→ Edit difference data:
▼

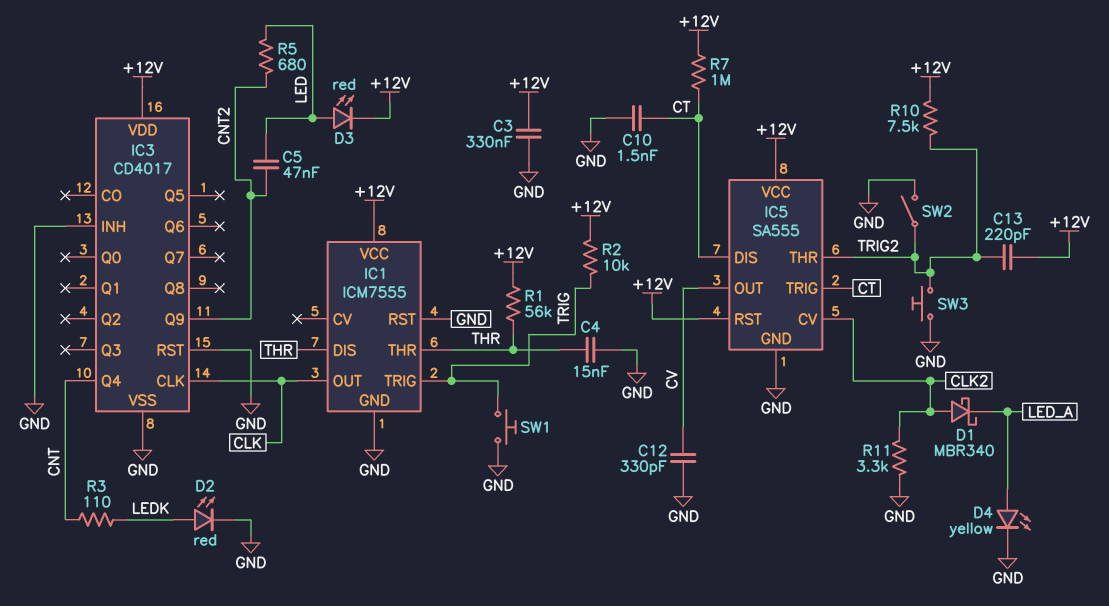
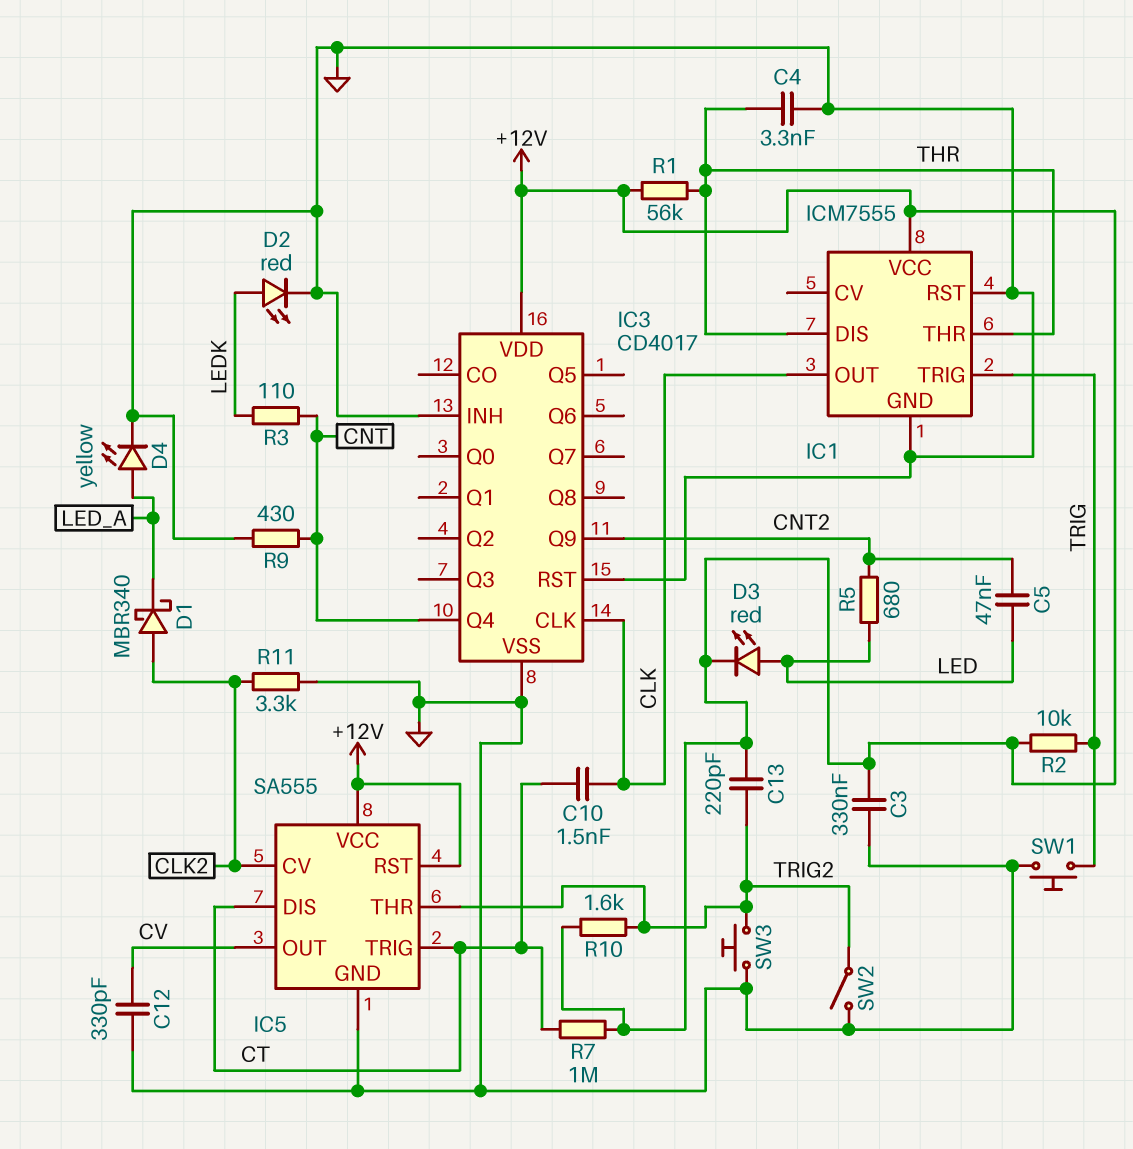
C4: 15nF (GND, THR) -> 3.3nF (GND, THR)
C10: 1.5nF (CT, GND) -> 1.5nF (CLK, CT)
R9: none -> 430 (CNT, GND)
R10: 7.5k (+12V, TRIG2) -> 1.6k (+12V, TRIG2)

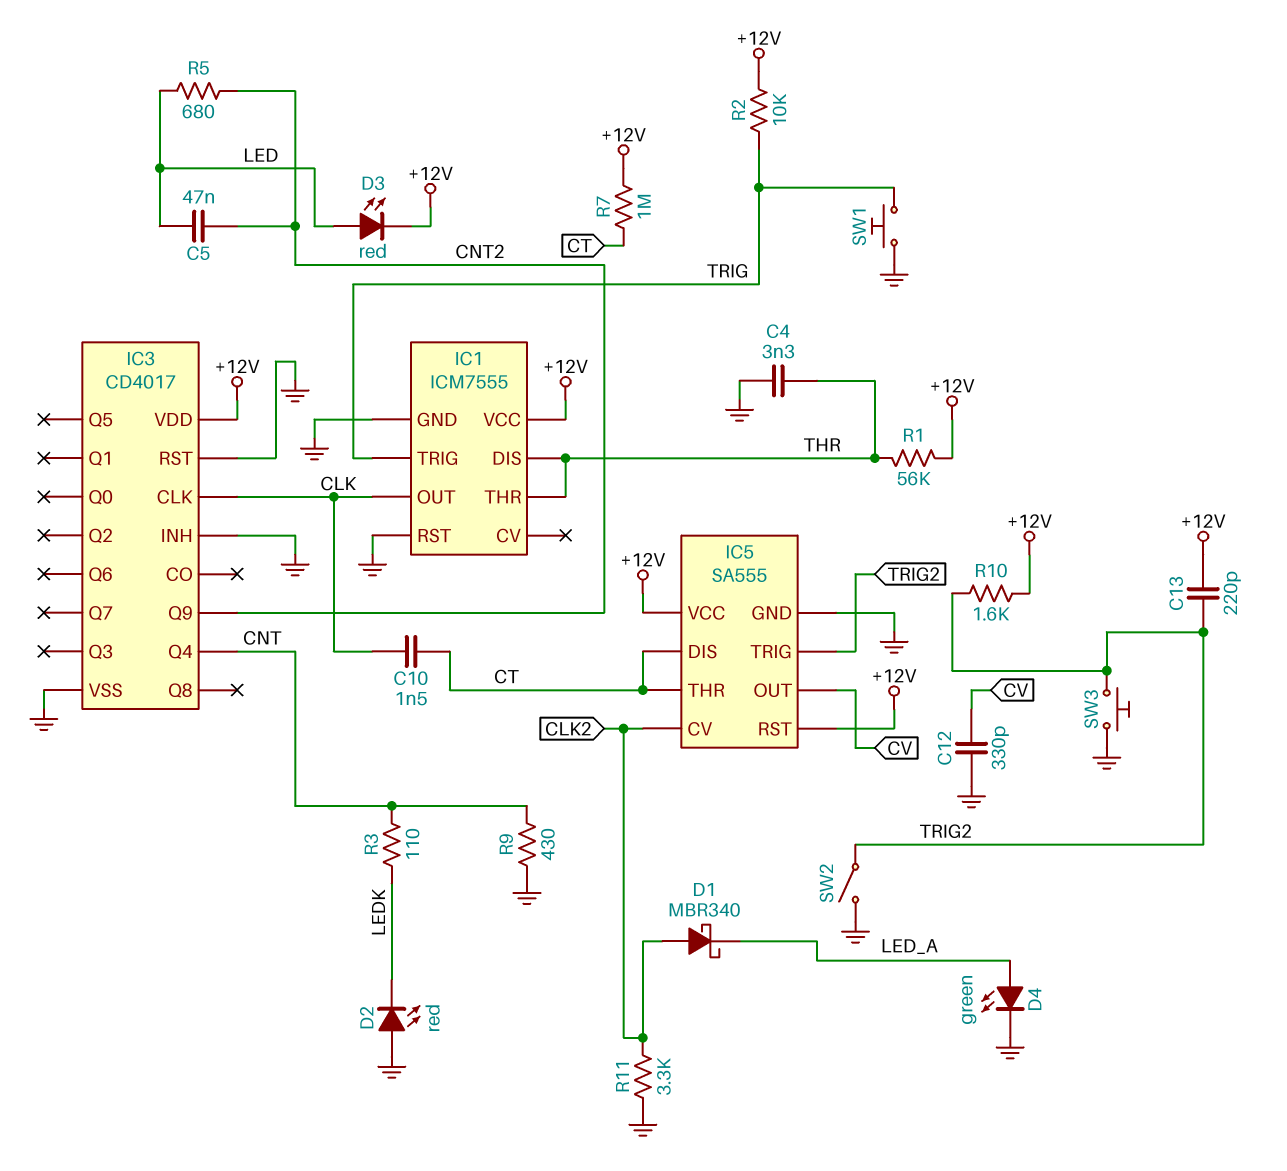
C3: 330nF (+12V, GND) -> none
D2: LED red (A LEDK, K GND) -> LED red (A GND, K LEDK)
D4: LED yellow (A LED_A, K GND) -> LED green (A LED_A, K GND)
IC5 pin THR: TRIG2 -> CT
IC5 pin TRIG: CT -> TRIG2

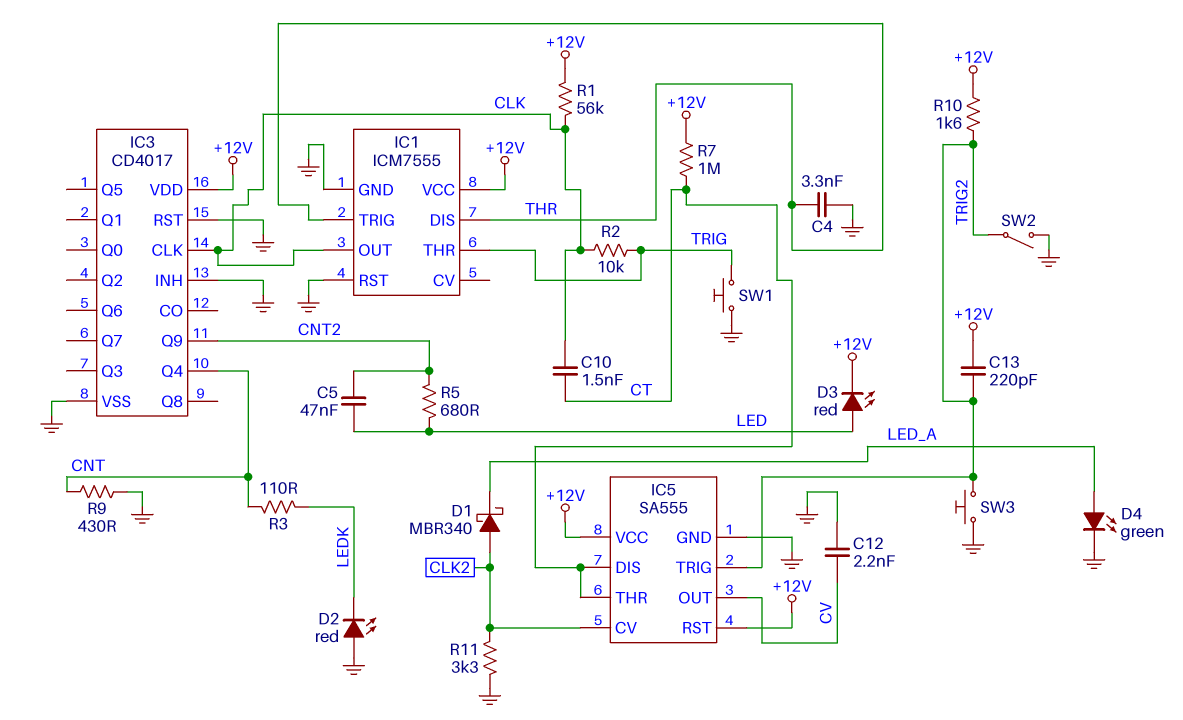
C12: 330pF (CV, GND) -> 2.2nF (CV, GND)
IC1 pin THR: THR -> TRIG
IC1 pin TRIG: TRIG -> THR
R1: 56k (+12V, THR) -> 56k (+12V, CLK)
R2: 10k (+12V, TRIG) -> 10k (CLK, TRIG)

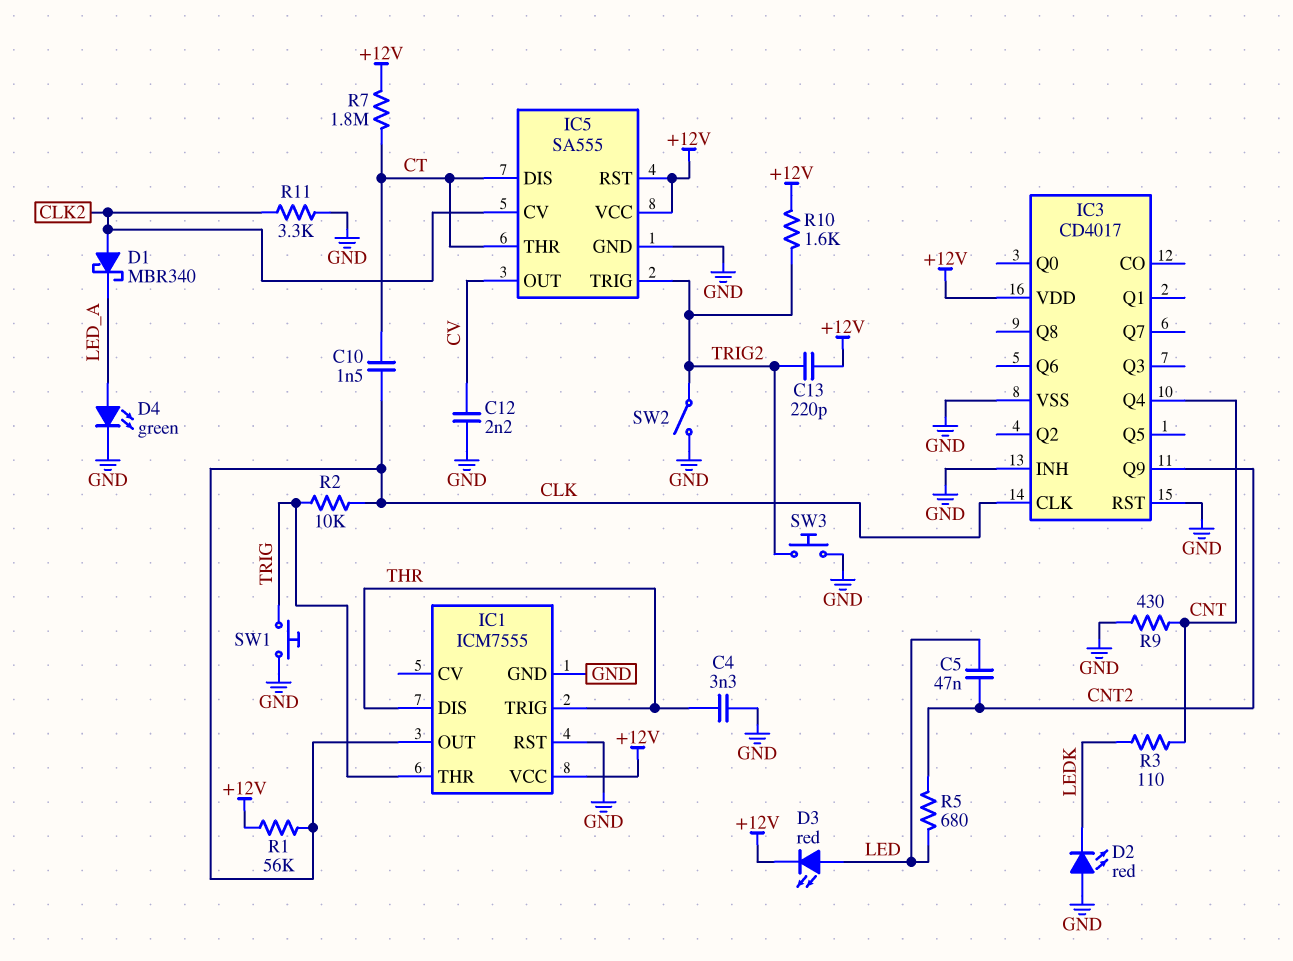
R7: 1M (+12V, CT) -> 1.8M (+12V, CT)

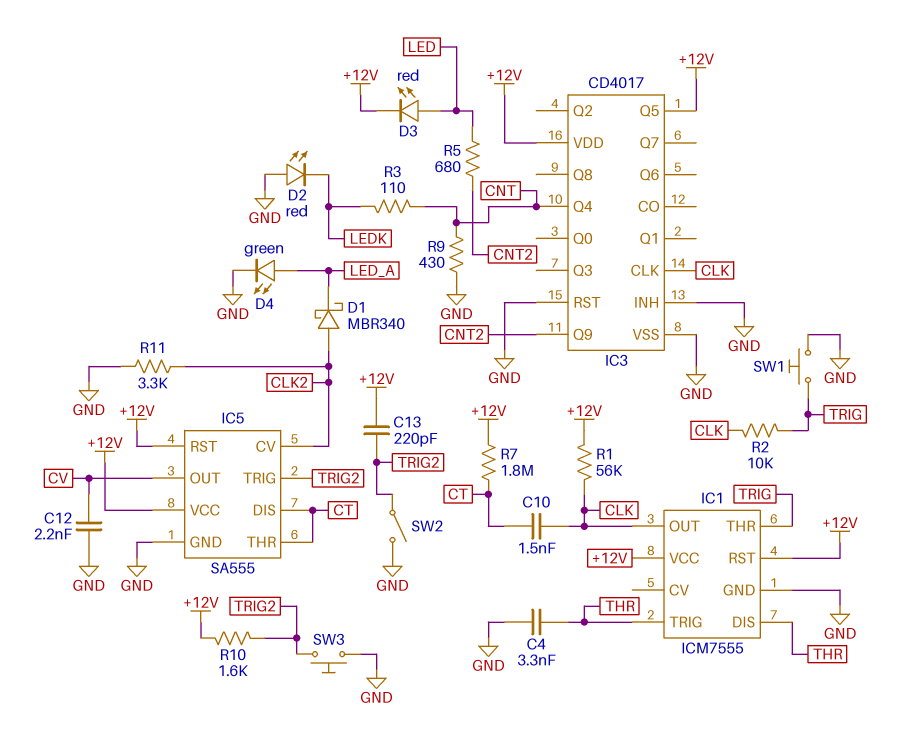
C5: 47nF (CNT2, LED) -> none
IC1 pin RST: GND -> +12V
IC3 pin Q5: none -> +12V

▲

→ WHAT THIS TASK INVOLVES:
Every line from the one with "IC1 pin THR: THR -> TRIG" through the last line of the data must be copied exactly. Leave the pictures out.

→ RESPONSE FOR THIS EXERCISE:
IC1 pin THR: THR -> TRIG
IC1 pin TRIG: TRIG -> THR
R1: 56k (+12V, THR) -> 56k (+12V, CLK)
R2: 10k (+12V, TRIG) -> 10k (CLK, TRIG)

R7: 1M (+12V, CT) -> 1.8M (+12V, CT)

C5: 47nF (CNT2, LED) -> none
IC1 pin RST: GND -> +12V
IC3 pin Q5: none -> +12V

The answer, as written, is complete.